- What to work on
Below are records; copy every line in them that holds the word "right".

- Data for this task
☆ ☆ ☆ ☆ ☆

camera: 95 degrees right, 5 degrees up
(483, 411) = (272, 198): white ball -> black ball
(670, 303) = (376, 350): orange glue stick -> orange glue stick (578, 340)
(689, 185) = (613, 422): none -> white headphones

☆ ☆ ☆ ☆ ☆

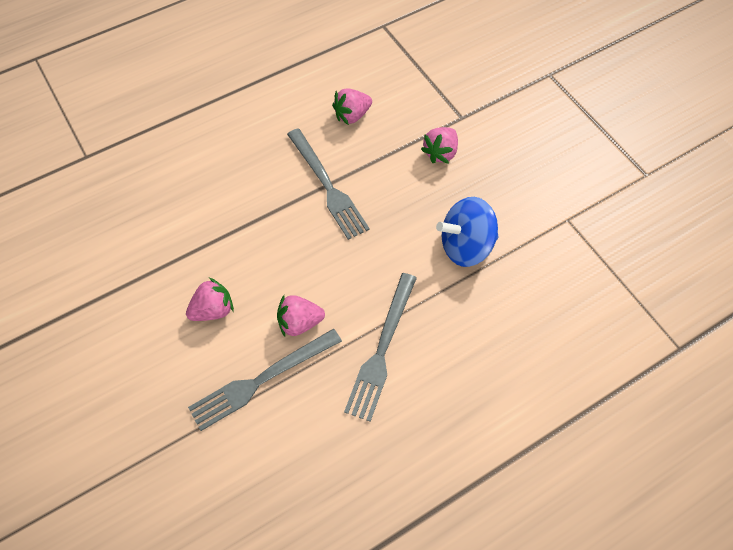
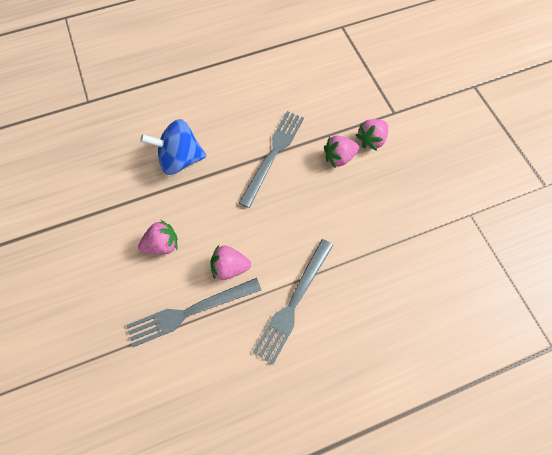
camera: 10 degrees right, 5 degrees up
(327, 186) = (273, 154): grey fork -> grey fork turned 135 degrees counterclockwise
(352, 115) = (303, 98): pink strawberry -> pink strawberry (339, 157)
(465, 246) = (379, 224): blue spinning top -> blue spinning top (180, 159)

☆ ☆ ☆ ☆ ☆

- Exercise response
camera: 95 degrees right, 5 degrees up
camera: 10 degrees right, 5 degrees up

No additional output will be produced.